Starting with the line that holds "green semicircle: (215, 141)", reproduce each line through the last one of the data, exactly as written. Pictures are not copied.

Study material ▸
= Beginning of Section =
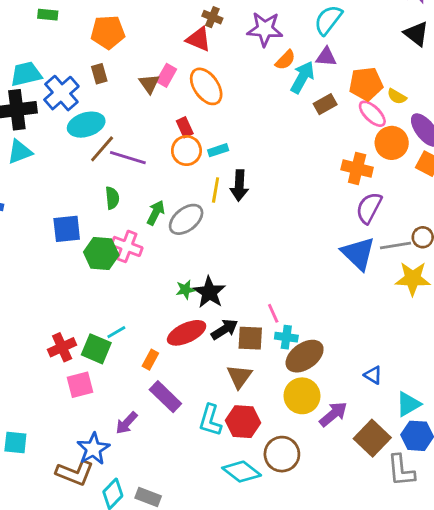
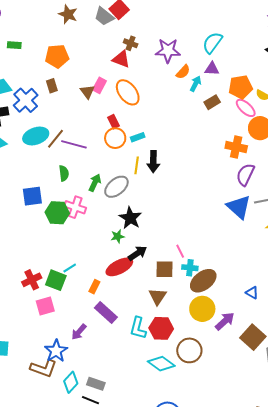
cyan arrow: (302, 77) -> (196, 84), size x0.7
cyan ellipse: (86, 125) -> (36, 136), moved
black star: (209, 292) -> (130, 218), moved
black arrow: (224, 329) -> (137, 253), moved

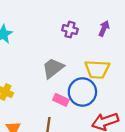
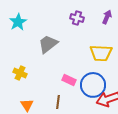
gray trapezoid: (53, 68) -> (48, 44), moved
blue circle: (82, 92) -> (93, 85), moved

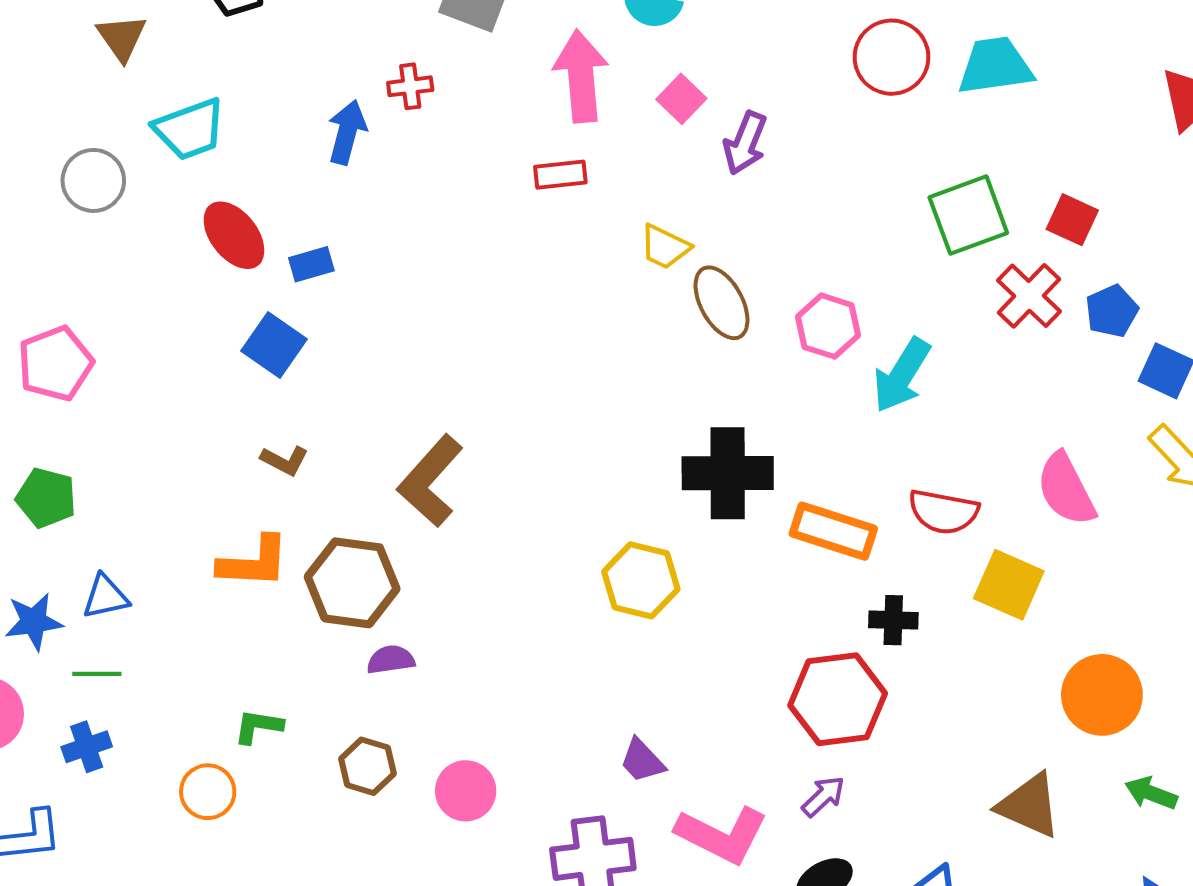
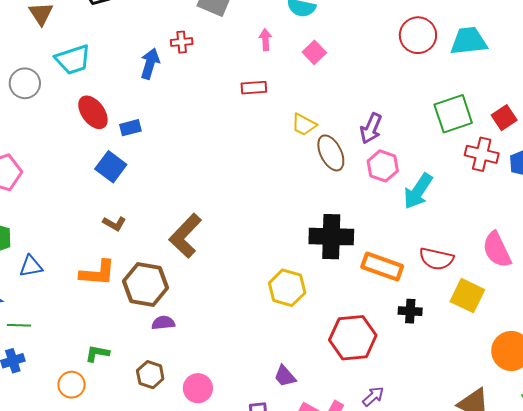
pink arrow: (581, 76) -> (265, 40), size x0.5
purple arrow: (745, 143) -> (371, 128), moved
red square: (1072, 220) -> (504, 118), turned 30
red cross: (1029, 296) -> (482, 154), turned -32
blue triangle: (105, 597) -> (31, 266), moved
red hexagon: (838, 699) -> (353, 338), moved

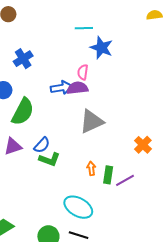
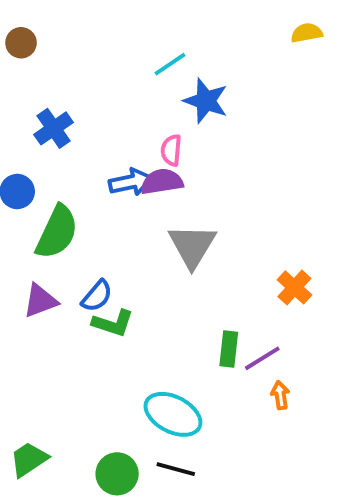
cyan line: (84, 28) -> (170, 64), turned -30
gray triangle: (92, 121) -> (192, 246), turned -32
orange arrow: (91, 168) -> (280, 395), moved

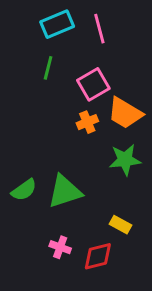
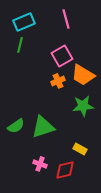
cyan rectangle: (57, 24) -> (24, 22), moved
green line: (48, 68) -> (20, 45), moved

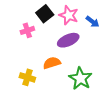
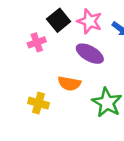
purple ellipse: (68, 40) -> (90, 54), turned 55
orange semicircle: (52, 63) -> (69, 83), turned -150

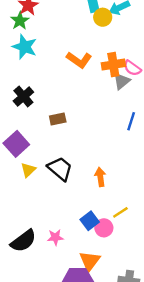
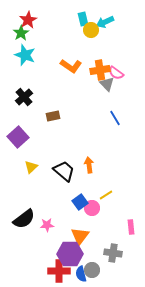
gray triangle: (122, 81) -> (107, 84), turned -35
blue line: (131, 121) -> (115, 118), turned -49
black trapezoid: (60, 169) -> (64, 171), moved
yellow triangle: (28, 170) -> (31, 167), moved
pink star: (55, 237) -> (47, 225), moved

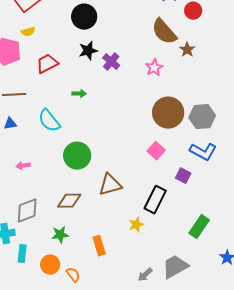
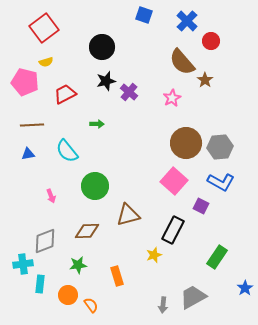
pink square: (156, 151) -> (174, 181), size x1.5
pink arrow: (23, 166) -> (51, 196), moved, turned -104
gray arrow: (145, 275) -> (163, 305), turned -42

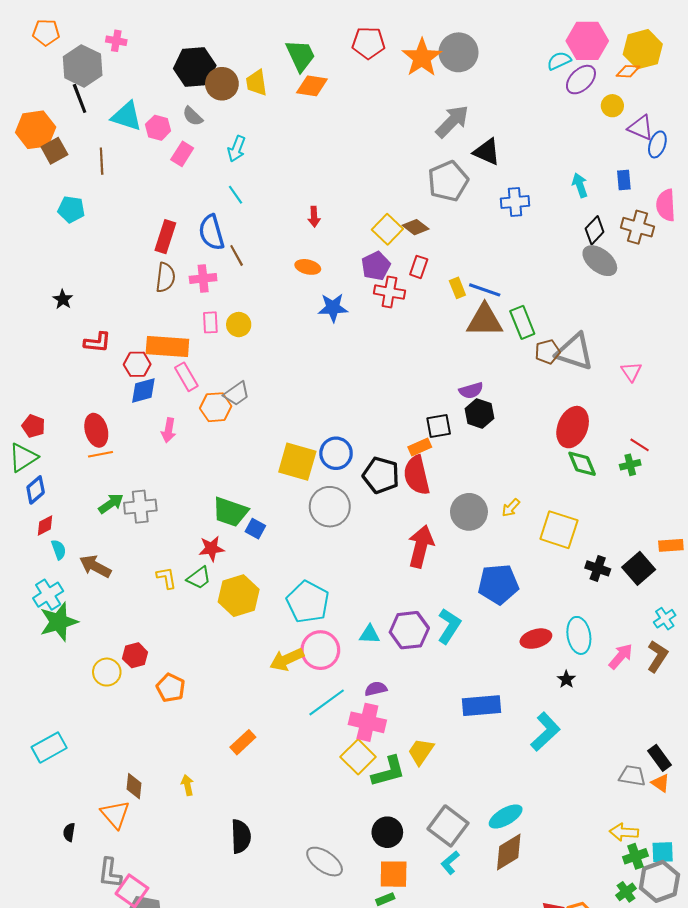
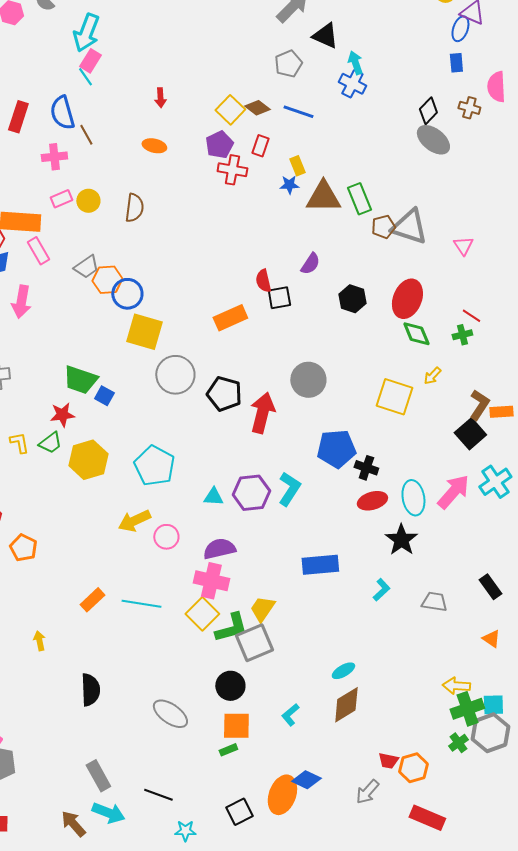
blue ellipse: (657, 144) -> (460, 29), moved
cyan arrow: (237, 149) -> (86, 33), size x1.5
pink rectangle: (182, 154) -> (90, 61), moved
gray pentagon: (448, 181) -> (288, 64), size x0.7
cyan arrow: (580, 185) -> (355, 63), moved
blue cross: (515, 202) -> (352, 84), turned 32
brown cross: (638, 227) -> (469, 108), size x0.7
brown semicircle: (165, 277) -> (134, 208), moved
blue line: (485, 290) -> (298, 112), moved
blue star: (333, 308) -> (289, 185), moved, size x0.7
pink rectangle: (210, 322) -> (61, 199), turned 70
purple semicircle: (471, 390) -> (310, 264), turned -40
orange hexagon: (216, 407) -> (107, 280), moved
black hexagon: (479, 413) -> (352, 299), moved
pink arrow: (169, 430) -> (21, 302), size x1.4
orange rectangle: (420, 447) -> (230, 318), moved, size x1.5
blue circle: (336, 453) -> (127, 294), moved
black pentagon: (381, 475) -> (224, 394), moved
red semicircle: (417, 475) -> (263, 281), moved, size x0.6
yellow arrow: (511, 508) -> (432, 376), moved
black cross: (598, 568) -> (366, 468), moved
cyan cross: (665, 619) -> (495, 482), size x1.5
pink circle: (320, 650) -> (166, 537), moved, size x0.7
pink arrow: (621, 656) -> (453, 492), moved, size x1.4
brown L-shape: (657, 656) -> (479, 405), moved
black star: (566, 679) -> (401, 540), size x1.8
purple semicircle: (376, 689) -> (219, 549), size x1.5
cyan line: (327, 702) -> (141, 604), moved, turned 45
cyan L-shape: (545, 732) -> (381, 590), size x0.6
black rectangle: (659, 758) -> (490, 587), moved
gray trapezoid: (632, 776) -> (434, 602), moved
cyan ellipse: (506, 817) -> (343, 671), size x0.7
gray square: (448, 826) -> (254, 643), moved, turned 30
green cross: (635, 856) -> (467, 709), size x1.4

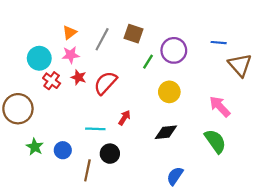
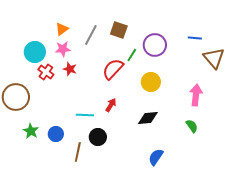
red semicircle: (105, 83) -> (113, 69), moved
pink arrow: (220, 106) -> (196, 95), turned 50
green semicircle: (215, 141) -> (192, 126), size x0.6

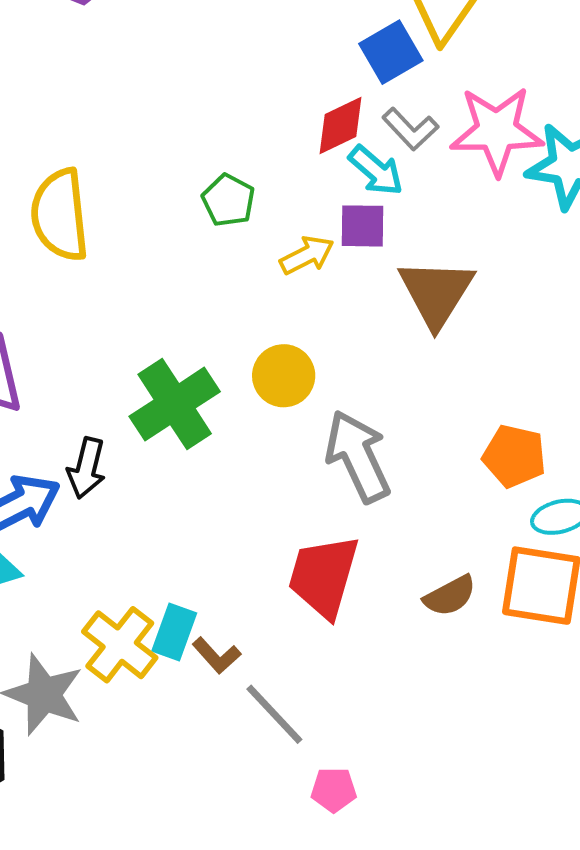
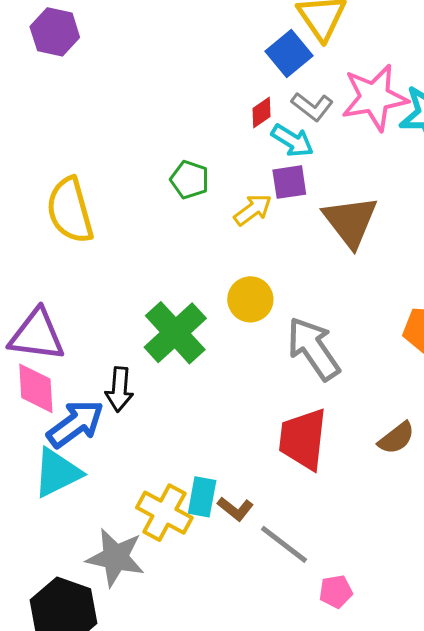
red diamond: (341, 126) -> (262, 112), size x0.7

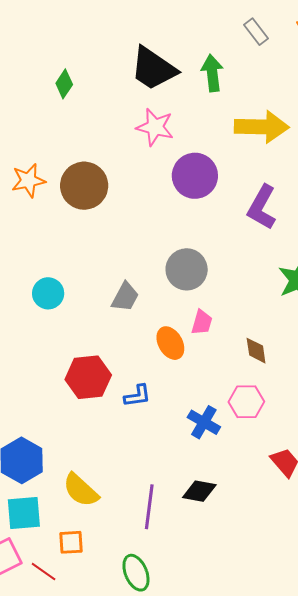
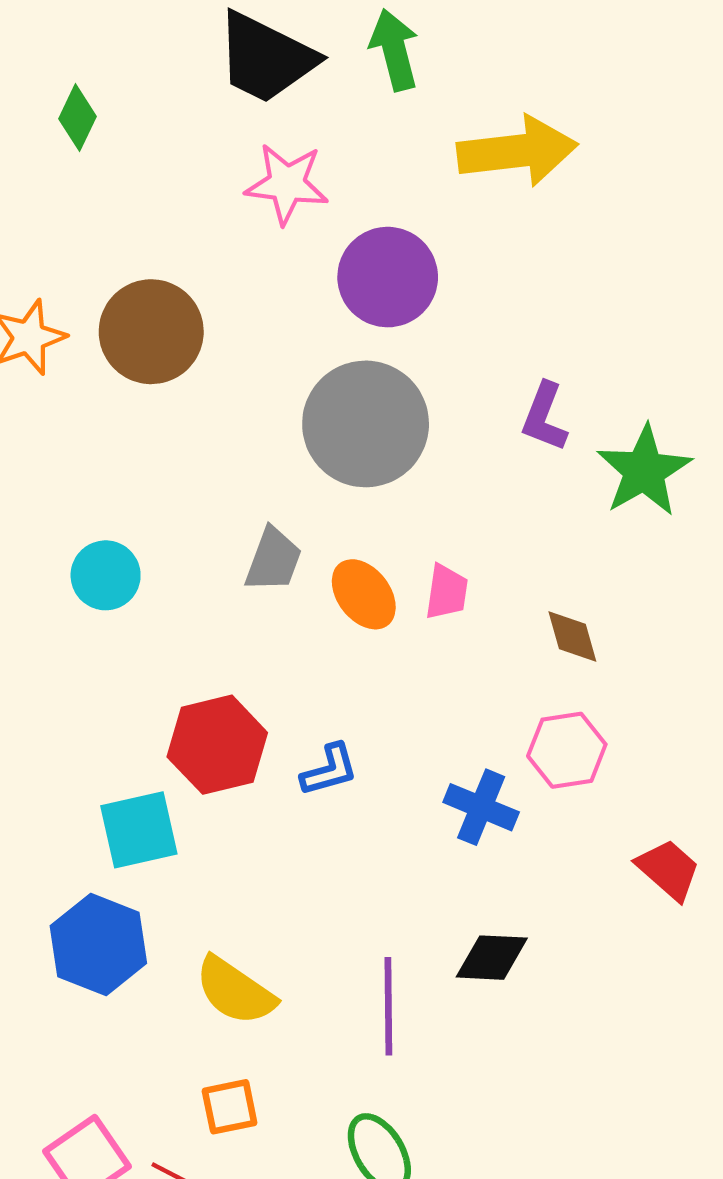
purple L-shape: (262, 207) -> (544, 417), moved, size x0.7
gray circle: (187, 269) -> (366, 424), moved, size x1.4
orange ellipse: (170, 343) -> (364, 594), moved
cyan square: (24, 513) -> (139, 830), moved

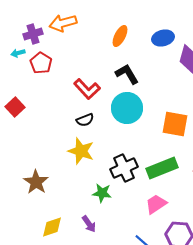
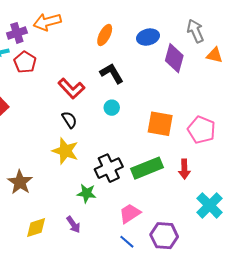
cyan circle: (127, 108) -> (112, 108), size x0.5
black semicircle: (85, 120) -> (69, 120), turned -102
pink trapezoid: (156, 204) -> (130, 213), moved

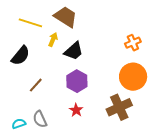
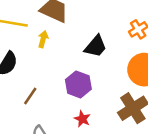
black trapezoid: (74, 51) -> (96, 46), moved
= End of Section =
Response ▸
green semicircle: (215, 141) -> (192, 126), size x0.6

red diamond: (341, 126) -> (262, 112), size x0.7

purple L-shape: (262, 207) -> (544, 417), moved, size x0.7
gray circle: (187, 269) -> (366, 424), moved, size x1.4
orange ellipse: (170, 343) -> (364, 594), moved
cyan square: (24, 513) -> (139, 830), moved

cyan circle: (127, 108) -> (112, 108), size x0.5
black semicircle: (85, 120) -> (69, 120), turned -102
pink trapezoid: (156, 204) -> (130, 213), moved

black trapezoid: (74, 51) -> (96, 46), moved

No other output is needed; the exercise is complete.